▶ _WHAT YOU ARE ASKED TO DO_
Leaving out every picture, copy the lines of the material below exactly, from the line containing "R3: 22k (SIG11, VCC) -> 2.2k (SIG11, VCC)" through the line containing "C1: 15nF (GND, VCC) -> 330nF (GND, VCC)".

▶ _RECORDS SHOWN_
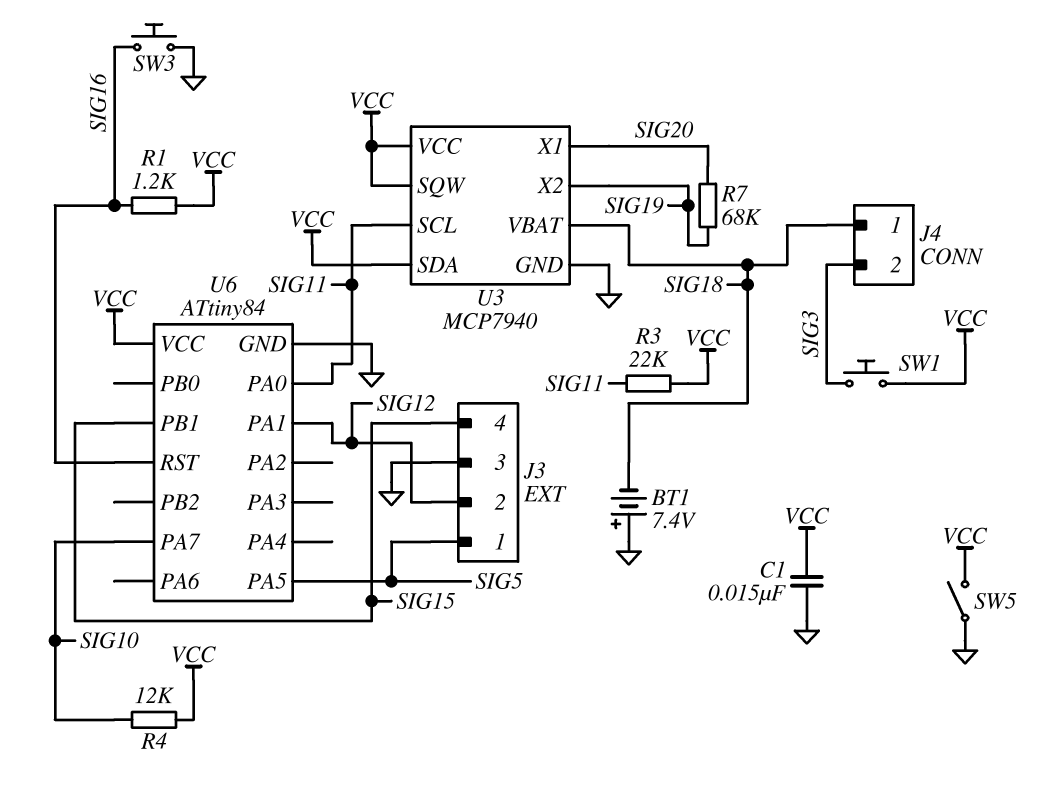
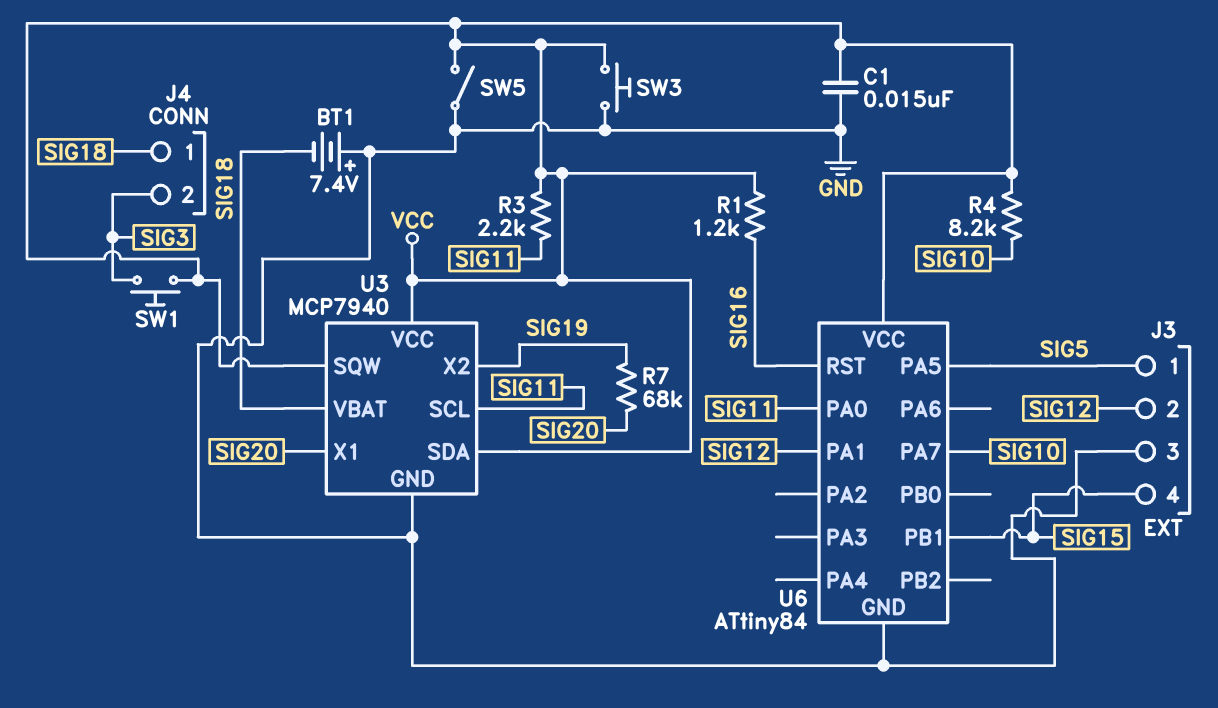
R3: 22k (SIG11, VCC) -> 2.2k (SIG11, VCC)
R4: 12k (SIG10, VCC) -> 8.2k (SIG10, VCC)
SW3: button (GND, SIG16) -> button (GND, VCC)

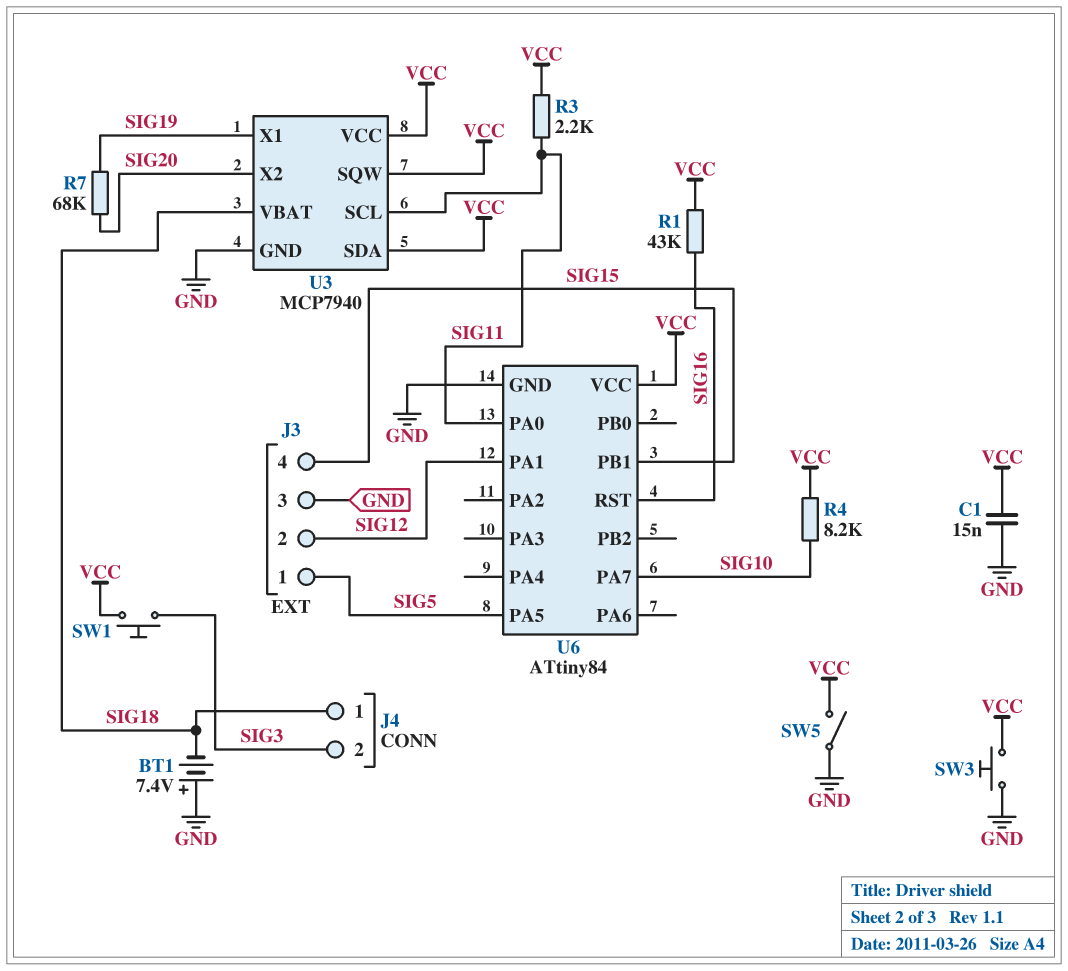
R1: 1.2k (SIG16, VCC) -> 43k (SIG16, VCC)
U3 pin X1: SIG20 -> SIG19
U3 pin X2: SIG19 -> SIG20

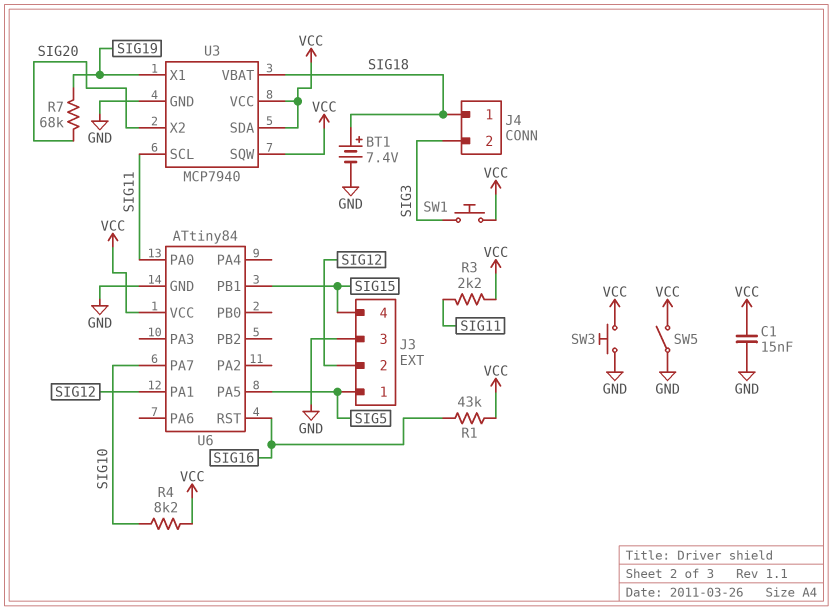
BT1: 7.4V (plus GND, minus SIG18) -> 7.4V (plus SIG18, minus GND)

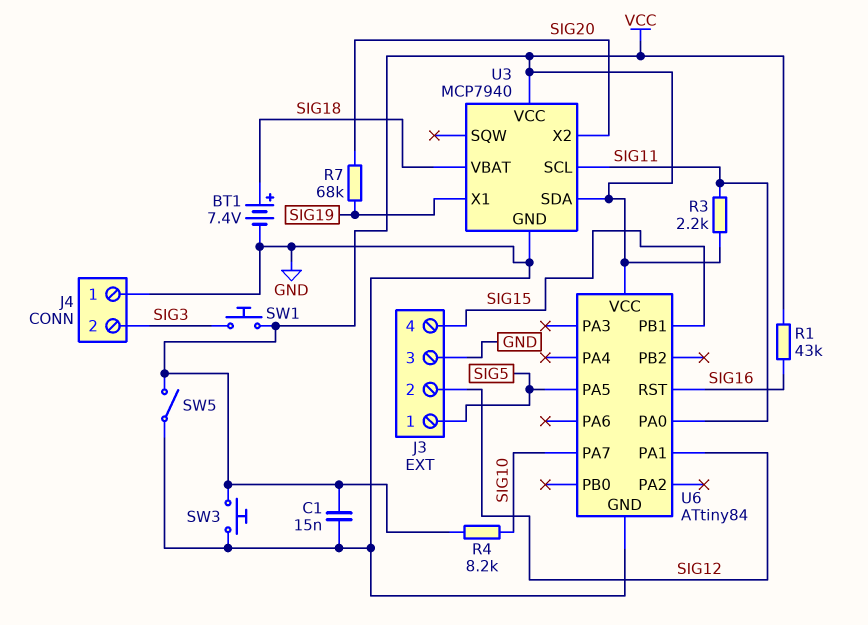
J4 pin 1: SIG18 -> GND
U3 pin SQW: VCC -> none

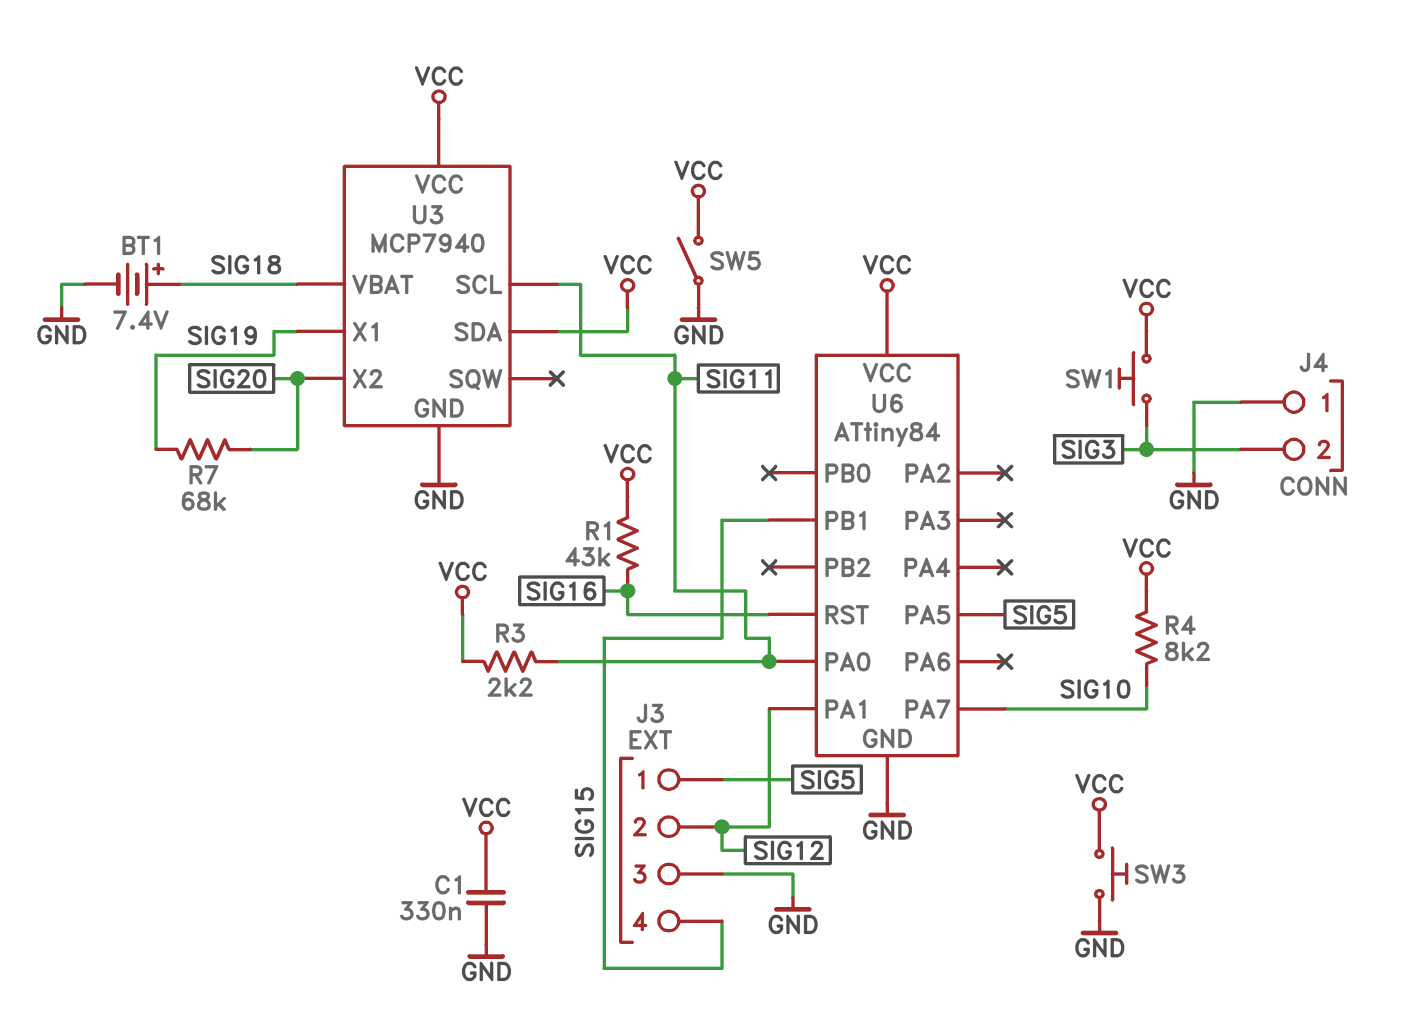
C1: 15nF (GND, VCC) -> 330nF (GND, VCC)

...

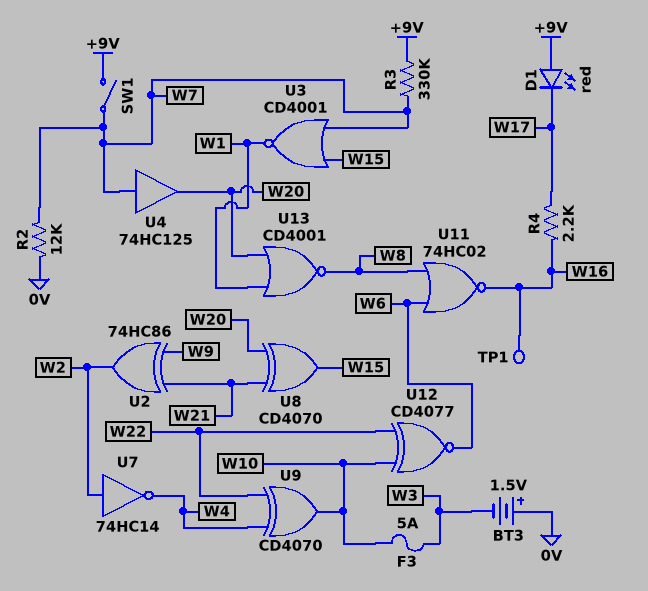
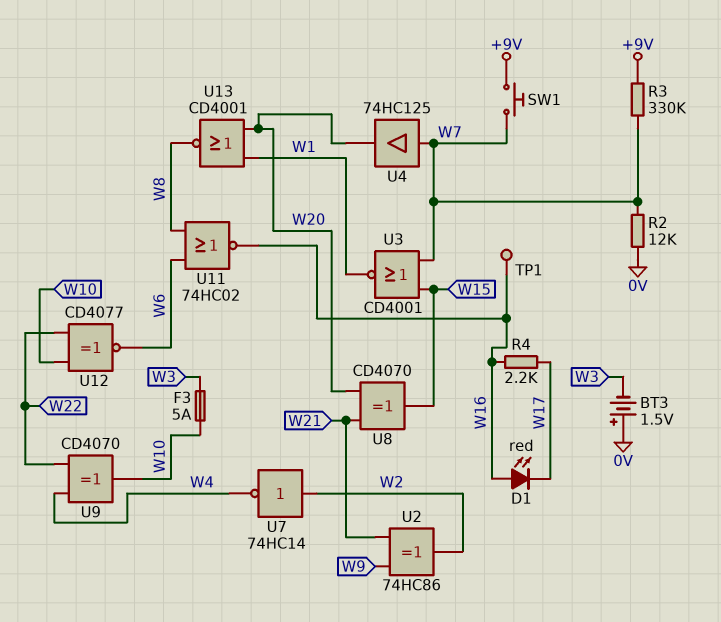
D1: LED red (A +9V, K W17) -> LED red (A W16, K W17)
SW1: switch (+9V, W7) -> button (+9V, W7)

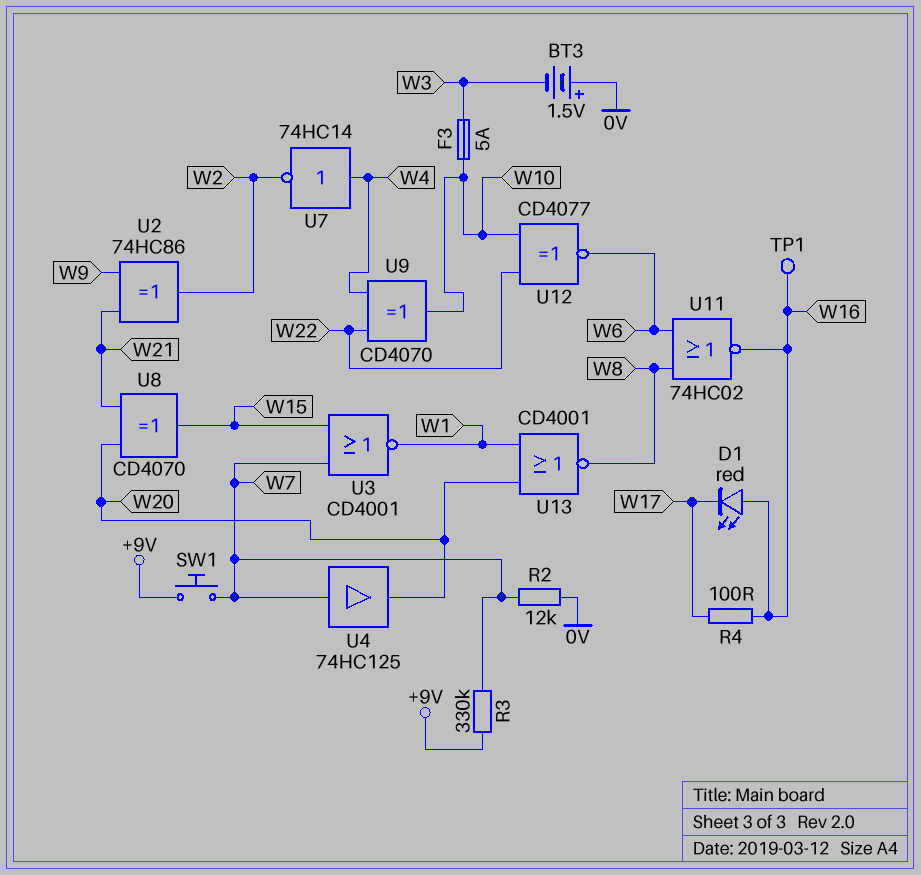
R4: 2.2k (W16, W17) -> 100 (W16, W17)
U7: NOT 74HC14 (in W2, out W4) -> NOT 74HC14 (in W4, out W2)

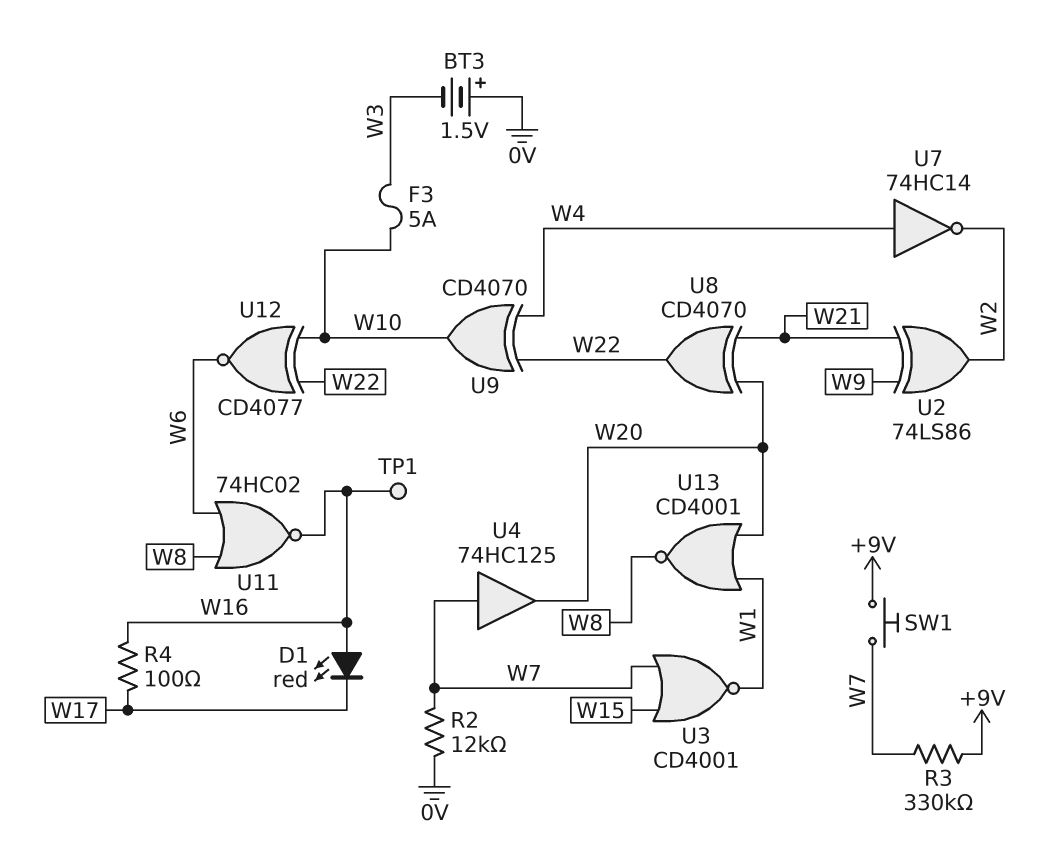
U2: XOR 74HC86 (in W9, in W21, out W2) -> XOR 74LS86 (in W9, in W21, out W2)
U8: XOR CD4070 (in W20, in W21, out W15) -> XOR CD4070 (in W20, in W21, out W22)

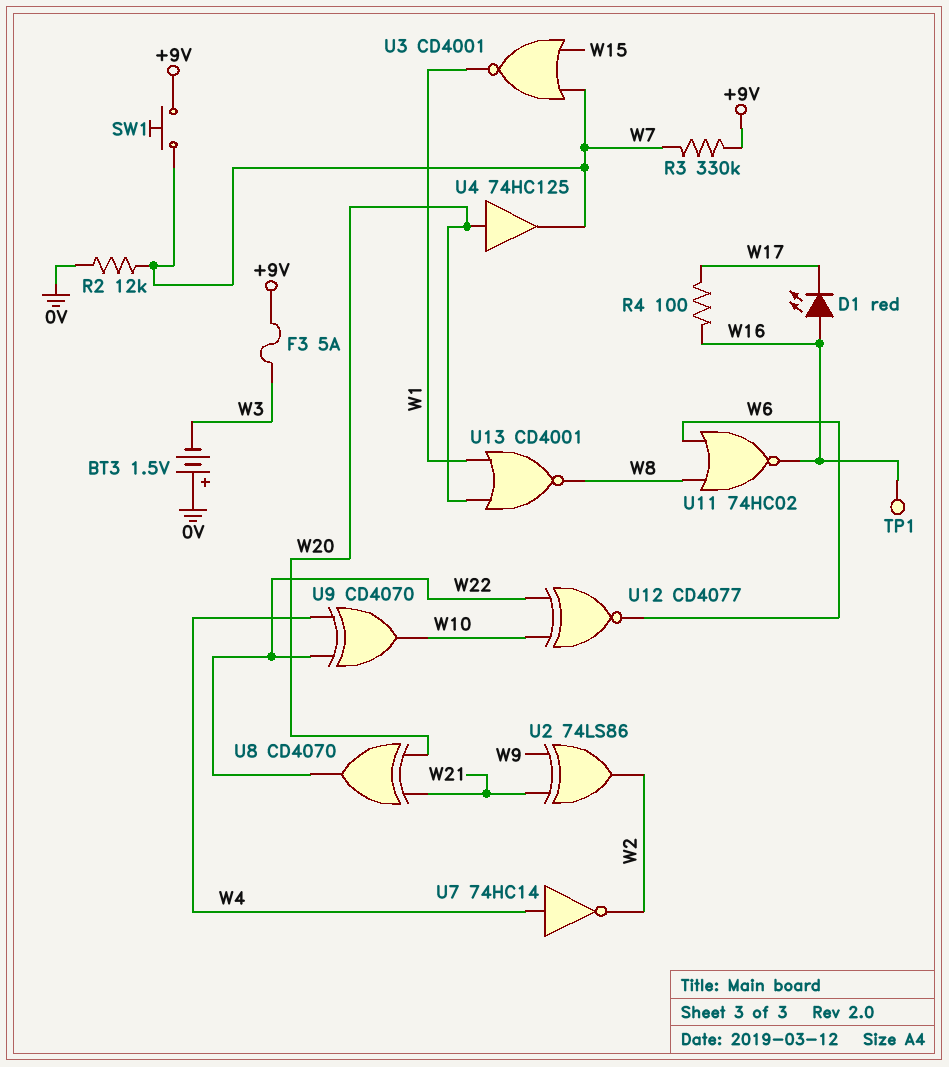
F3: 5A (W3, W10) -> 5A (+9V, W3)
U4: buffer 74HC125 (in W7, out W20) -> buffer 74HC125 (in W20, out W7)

▶ _RESPONSE BELOW_
R3: 22k (SIG11, VCC) -> 2.2k (SIG11, VCC)
R4: 12k (SIG10, VCC) -> 8.2k (SIG10, VCC)
SW3: button (GND, SIG16) -> button (GND, VCC)

R1: 1.2k (SIG16, VCC) -> 43k (SIG16, VCC)
U3 pin X1: SIG20 -> SIG19
U3 pin X2: SIG19 -> SIG20

BT1: 7.4V (plus GND, minus SIG18) -> 7.4V (plus SIG18, minus GND)

J4 pin 1: SIG18 -> GND
U3 pin SQW: VCC -> none

C1: 15nF (GND, VCC) -> 330nF (GND, VCC)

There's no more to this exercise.